● **AIM OF THE TASK**: In the entries that follow, how many lines include the string "brown"? The answer is the number only.

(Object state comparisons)
────────
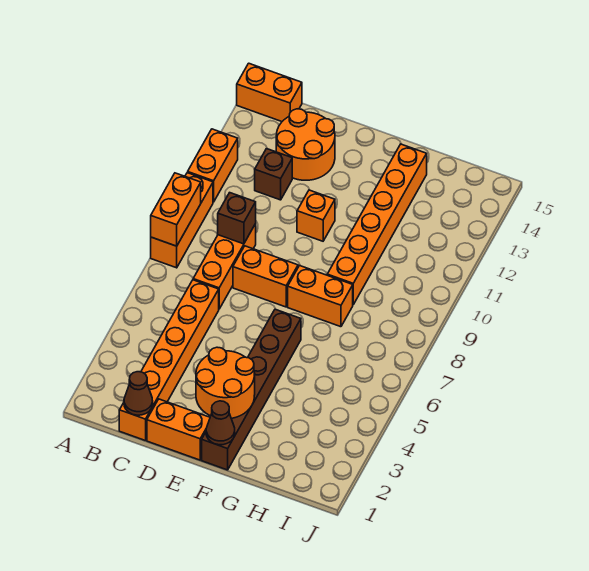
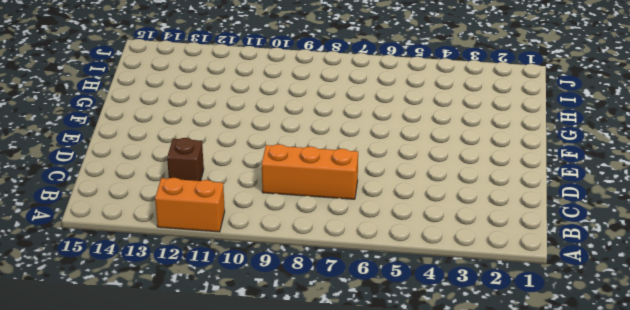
none -> orange brick A8:A10 level 1
none -> orange brick A15:B15 level 1
none -> orange brick C1:C6 level 1

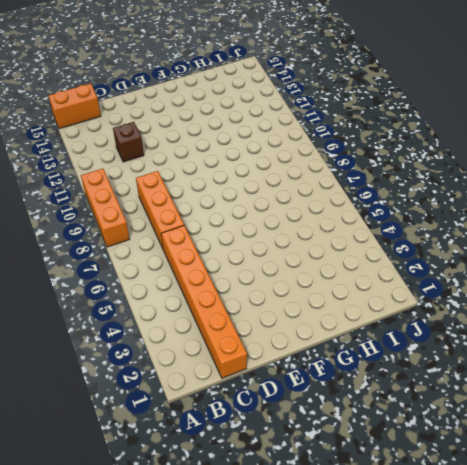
none -> orange brick A11:A12 level 1
none -> orange round brick C13:D14 level 1
none -> orange brick D1:E1 level 1

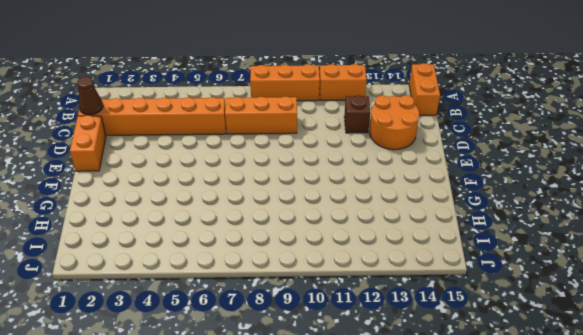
none -> orange brick D8:E8 level 1
none -> orange brick E11 level 1
none -> brown brick F1:F6 level 1

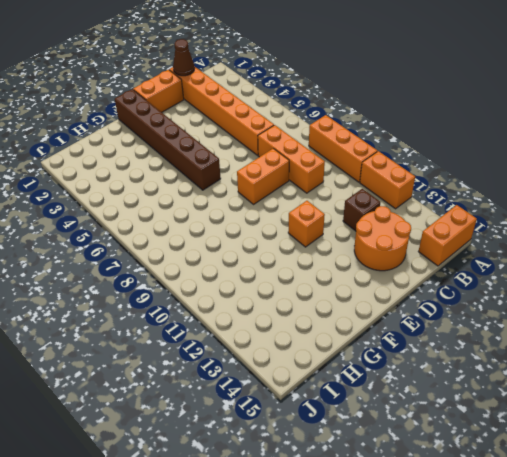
none -> orange brick F8:G8 level 1
none -> orange brick G9:G14 level 1
none -> orange brick A8:A9 level 2

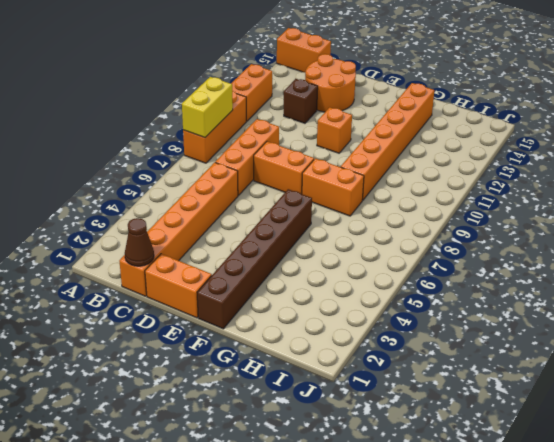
yellow brick A8:A9 level 2 -> orange brick A8:A9 level 2
none -> brown brick C9 level 2
none -> orange round brick E2:F3 level 2
none -> brown cone F1 level 2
────────
● **FINISHED TASK**: 3